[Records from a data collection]
-.-.-

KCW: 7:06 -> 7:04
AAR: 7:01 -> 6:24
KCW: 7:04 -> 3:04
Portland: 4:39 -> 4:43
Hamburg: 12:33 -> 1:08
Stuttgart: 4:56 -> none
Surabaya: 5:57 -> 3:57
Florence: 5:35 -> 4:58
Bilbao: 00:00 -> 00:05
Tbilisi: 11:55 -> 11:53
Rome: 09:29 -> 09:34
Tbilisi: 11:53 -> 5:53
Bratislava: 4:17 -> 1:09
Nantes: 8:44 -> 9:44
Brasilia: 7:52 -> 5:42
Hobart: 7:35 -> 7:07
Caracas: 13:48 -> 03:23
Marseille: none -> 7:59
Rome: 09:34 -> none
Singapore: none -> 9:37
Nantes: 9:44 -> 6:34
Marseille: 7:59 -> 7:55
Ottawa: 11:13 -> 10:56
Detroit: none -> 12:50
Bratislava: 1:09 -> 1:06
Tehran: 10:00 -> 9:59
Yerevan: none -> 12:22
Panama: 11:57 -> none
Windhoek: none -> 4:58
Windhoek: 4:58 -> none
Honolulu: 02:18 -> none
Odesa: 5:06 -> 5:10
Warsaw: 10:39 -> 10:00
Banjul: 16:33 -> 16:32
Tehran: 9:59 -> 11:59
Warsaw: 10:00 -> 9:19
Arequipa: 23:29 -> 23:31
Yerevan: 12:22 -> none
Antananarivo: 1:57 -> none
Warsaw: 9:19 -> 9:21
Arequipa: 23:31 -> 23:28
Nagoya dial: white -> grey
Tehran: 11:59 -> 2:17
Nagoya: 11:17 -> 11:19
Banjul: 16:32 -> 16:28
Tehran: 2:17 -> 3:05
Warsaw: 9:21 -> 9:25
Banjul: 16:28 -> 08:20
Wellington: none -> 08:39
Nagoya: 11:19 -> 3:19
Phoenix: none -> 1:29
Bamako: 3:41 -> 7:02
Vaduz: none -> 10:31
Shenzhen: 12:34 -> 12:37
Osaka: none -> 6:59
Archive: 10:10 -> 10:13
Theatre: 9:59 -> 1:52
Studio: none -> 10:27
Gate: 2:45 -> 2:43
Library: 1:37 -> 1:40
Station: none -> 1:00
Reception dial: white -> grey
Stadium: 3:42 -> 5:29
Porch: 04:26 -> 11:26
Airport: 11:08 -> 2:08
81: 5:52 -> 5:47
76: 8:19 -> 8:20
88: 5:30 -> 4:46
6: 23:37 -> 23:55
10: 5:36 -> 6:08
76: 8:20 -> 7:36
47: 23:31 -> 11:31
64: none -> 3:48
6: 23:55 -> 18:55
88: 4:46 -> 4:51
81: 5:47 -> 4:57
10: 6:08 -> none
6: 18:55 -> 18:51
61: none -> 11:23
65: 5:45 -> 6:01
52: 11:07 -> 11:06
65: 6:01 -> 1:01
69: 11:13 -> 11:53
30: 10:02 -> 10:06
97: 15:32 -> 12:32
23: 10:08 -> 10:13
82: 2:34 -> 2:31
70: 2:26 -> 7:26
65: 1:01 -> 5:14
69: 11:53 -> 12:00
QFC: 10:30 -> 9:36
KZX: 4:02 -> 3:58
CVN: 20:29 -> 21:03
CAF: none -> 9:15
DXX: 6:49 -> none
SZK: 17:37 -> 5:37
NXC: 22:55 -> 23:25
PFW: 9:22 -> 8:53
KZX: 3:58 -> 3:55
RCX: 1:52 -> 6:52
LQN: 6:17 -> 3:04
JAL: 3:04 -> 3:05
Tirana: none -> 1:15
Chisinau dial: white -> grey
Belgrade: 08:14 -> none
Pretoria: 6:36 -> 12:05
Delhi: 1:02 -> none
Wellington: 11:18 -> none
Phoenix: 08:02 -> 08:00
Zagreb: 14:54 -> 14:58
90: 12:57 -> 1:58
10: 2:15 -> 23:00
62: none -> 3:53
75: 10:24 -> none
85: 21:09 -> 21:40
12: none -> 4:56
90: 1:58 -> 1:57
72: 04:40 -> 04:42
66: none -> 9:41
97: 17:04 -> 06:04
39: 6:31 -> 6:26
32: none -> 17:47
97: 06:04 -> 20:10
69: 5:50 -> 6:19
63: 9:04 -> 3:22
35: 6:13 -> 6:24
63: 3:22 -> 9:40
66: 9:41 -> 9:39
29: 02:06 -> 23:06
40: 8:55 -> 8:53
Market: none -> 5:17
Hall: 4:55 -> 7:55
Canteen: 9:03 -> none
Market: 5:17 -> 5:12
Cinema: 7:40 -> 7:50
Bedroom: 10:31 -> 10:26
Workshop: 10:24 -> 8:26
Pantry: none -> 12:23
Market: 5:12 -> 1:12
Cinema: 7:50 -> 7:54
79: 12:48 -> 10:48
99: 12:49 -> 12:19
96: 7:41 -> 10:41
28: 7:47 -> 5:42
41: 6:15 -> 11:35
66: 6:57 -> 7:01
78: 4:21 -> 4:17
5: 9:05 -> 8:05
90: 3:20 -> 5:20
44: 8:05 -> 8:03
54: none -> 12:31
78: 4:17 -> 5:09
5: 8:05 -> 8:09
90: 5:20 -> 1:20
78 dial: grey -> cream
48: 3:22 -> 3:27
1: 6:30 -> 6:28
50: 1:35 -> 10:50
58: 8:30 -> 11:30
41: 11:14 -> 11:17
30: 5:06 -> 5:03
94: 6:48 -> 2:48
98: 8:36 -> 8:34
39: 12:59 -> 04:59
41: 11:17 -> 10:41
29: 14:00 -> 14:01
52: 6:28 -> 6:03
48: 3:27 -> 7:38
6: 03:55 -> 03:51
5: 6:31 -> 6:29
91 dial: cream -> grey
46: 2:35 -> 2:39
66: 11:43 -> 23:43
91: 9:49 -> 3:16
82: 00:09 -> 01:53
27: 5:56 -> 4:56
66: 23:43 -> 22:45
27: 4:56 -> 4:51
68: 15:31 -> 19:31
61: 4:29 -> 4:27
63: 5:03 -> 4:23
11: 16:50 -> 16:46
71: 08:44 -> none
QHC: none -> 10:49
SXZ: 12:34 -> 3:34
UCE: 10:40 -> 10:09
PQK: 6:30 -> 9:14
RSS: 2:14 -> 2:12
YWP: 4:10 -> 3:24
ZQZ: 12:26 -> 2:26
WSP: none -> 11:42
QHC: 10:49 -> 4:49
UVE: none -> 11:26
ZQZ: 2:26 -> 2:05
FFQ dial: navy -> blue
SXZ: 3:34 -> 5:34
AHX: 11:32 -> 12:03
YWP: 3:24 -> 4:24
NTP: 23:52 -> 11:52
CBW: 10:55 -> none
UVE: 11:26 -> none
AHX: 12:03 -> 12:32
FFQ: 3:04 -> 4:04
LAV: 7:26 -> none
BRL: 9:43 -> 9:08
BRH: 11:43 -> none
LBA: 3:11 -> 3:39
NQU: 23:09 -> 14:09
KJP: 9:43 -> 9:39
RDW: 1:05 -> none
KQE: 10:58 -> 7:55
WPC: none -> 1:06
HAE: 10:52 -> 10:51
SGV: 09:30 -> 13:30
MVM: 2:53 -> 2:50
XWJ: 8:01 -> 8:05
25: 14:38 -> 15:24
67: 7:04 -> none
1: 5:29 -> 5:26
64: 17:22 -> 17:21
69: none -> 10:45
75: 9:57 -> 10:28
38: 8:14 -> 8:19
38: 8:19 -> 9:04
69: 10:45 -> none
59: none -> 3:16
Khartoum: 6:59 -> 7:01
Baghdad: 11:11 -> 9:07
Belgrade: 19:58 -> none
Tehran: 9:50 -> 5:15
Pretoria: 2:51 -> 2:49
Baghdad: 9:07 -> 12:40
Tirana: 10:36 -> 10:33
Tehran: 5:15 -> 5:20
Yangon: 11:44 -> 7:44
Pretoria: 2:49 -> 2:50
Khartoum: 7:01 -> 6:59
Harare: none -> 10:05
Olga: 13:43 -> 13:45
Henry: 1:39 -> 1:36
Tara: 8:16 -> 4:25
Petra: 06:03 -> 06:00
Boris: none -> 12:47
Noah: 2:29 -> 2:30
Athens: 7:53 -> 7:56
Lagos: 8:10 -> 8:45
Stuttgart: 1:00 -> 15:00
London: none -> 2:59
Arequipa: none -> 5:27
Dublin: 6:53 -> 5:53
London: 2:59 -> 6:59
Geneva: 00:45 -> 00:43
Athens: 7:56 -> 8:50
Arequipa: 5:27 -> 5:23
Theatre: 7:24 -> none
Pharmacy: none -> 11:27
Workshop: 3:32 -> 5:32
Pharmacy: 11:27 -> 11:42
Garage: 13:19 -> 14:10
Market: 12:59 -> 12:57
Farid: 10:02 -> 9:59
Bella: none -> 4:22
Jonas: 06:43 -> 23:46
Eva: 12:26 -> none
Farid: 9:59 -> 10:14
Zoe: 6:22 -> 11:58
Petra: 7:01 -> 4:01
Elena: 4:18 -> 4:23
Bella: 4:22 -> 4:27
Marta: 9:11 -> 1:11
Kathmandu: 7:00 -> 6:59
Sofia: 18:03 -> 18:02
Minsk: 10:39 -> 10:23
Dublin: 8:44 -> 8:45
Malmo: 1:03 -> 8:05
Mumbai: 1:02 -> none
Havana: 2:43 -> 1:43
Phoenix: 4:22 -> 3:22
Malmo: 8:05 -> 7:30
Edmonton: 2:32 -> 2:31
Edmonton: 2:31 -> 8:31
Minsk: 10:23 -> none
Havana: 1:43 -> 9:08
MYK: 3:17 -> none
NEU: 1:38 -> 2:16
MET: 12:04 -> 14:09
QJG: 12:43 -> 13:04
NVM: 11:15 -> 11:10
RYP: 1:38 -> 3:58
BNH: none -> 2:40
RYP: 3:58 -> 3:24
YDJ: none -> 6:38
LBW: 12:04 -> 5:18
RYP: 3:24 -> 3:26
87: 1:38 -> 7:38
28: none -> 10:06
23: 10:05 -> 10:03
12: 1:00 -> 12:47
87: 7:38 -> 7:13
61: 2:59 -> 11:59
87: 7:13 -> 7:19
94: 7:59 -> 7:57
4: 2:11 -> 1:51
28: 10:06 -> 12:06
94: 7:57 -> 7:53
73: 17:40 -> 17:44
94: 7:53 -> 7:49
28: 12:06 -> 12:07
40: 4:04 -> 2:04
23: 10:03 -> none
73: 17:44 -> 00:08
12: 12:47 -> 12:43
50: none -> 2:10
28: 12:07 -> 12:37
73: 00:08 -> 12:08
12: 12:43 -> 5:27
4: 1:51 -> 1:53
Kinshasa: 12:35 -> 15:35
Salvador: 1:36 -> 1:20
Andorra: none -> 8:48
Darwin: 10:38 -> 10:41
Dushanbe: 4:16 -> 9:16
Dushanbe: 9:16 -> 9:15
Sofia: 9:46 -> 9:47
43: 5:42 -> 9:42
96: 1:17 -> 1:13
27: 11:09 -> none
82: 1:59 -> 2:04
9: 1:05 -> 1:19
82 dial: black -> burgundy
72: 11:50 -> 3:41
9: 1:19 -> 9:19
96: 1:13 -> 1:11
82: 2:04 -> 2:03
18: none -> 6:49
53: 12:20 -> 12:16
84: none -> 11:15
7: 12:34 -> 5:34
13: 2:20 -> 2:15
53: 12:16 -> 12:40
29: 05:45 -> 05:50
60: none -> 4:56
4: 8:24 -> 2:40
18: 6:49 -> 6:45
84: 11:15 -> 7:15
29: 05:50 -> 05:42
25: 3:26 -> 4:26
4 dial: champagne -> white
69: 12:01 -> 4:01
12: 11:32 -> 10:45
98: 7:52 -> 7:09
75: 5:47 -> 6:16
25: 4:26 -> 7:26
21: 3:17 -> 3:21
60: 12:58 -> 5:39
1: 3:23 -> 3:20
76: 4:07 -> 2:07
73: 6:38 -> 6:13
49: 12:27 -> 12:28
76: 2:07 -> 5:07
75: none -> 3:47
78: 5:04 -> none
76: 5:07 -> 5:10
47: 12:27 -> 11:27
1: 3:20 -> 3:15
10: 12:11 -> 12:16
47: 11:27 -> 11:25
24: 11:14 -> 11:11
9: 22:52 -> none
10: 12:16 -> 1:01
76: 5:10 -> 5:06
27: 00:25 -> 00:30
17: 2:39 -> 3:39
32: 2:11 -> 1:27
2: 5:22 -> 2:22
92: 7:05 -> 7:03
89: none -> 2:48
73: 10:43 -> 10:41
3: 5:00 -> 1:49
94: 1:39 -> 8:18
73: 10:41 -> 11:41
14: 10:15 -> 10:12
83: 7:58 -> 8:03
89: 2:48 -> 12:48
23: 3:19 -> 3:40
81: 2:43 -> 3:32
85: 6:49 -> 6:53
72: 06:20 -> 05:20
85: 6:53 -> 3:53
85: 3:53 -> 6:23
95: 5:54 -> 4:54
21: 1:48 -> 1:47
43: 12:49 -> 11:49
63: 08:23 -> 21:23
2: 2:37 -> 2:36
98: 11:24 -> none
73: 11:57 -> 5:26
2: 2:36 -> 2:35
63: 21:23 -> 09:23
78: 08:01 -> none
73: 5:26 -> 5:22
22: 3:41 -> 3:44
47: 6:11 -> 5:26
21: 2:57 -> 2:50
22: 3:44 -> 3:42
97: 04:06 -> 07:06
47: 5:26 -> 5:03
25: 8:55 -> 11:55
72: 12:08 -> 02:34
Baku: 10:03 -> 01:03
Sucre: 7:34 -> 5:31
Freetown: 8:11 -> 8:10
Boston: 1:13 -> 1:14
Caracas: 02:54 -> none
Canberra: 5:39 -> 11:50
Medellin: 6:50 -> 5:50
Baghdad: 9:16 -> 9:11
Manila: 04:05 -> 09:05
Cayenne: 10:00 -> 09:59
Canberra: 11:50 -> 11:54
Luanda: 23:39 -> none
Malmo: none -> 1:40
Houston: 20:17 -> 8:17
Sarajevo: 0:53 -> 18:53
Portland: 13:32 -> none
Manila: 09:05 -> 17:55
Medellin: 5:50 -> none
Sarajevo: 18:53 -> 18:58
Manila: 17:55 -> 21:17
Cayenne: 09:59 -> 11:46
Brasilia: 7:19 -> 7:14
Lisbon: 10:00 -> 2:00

-.-.-

**Exercise aim:** Write out again the lines above from the very first one through the line that contains "97: 15:32 -> 12:32", with both of those lines included.

**Answer to the problem:**
KCW: 7:06 -> 7:04
AAR: 7:01 -> 6:24
KCW: 7:04 -> 3:04
Portland: 4:39 -> 4:43
Hamburg: 12:33 -> 1:08
Stuttgart: 4:56 -> none
Surabaya: 5:57 -> 3:57
Florence: 5:35 -> 4:58
Bilbao: 00:00 -> 00:05
Tbilisi: 11:55 -> 11:53
Rome: 09:29 -> 09:34
Tbilisi: 11:53 -> 5:53
Bratislava: 4:17 -> 1:09
Nantes: 8:44 -> 9:44
Brasilia: 7:52 -> 5:42
Hobart: 7:35 -> 7:07
Caracas: 13:48 -> 03:23
Marseille: none -> 7:59
Rome: 09:34 -> none
Singapore: none -> 9:37
Nantes: 9:44 -> 6:34
Marseille: 7:59 -> 7:55
Ottawa: 11:13 -> 10:56
Detroit: none -> 12:50
Bratislava: 1:09 -> 1:06
Tehran: 10:00 -> 9:59
Yerevan: none -> 12:22
Panama: 11:57 -> none
Windhoek: none -> 4:58
Windhoek: 4:58 -> none
Honolulu: 02:18 -> none
Odesa: 5:06 -> 5:10
Warsaw: 10:39 -> 10:00
Banjul: 16:33 -> 16:32
Tehran: 9:59 -> 11:59
Warsaw: 10:00 -> 9:19
Arequipa: 23:29 -> 23:31
Yerevan: 12:22 -> none
Antananarivo: 1:57 -> none
Warsaw: 9:19 -> 9:21
Arequipa: 23:31 -> 23:28
Nagoya dial: white -> grey
Tehran: 11:59 -> 2:17
Nagoya: 11:17 -> 11:19
Banjul: 16:32 -> 16:28
Tehran: 2:17 -> 3:05
Warsaw: 9:21 -> 9:25
Banjul: 16:28 -> 08:20
Wellington: none -> 08:39
Nagoya: 11:19 -> 3:19
Phoenix: none -> 1:29
Bamako: 3:41 -> 7:02
Vaduz: none -> 10:31
Shenzhen: 12:34 -> 12:37
Osaka: none -> 6:59
Archive: 10:10 -> 10:13
Theatre: 9:59 -> 1:52
Studio: none -> 10:27
Gate: 2:45 -> 2:43
Library: 1:37 -> 1:40
Station: none -> 1:00
Reception dial: white -> grey
Stadium: 3:42 -> 5:29
Porch: 04:26 -> 11:26
Airport: 11:08 -> 2:08
81: 5:52 -> 5:47
76: 8:19 -> 8:20
88: 5:30 -> 4:46
6: 23:37 -> 23:55
10: 5:36 -> 6:08
76: 8:20 -> 7:36
47: 23:31 -> 11:31
64: none -> 3:48
6: 23:55 -> 18:55
88: 4:46 -> 4:51
81: 5:47 -> 4:57
10: 6:08 -> none
6: 18:55 -> 18:51
61: none -> 11:23
65: 5:45 -> 6:01
52: 11:07 -> 11:06
65: 6:01 -> 1:01
69: 11:13 -> 11:53
30: 10:02 -> 10:06
97: 15:32 -> 12:32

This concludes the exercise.